## Exercise aim
Select and reproduce each line of the listing below that bears the string "left".

[[ Supplied records, beginning ]]

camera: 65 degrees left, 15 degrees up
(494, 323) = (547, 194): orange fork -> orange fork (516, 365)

[[ Supplied records, end ]]
[[ Supplied records, beginning ]]

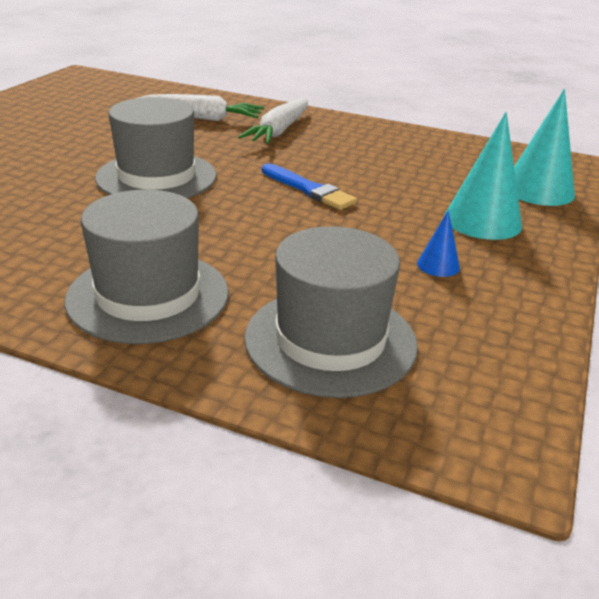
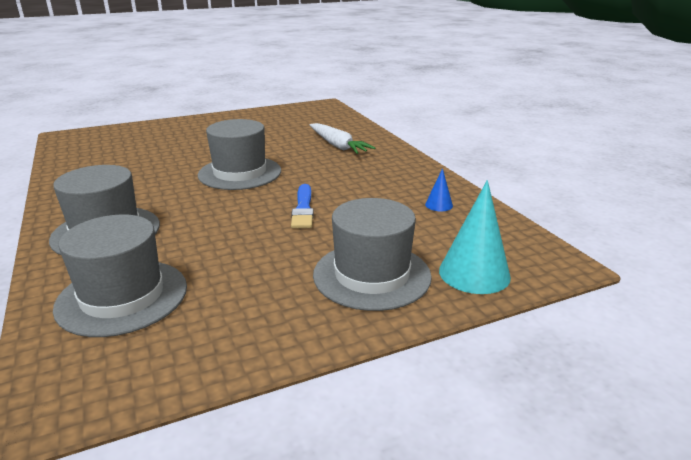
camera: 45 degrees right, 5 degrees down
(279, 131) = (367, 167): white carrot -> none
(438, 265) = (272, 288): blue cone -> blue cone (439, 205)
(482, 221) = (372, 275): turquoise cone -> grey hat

[[ Supplied records, end ]]
[[ Supplied records, beginning ]]

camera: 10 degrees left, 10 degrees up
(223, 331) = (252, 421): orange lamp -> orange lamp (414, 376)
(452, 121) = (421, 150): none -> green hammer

[[ Supplied records, end ]]

## Solution to the exercise
camera: 65 degrees left, 15 degrees up
camera: 10 degrees left, 10 degrees up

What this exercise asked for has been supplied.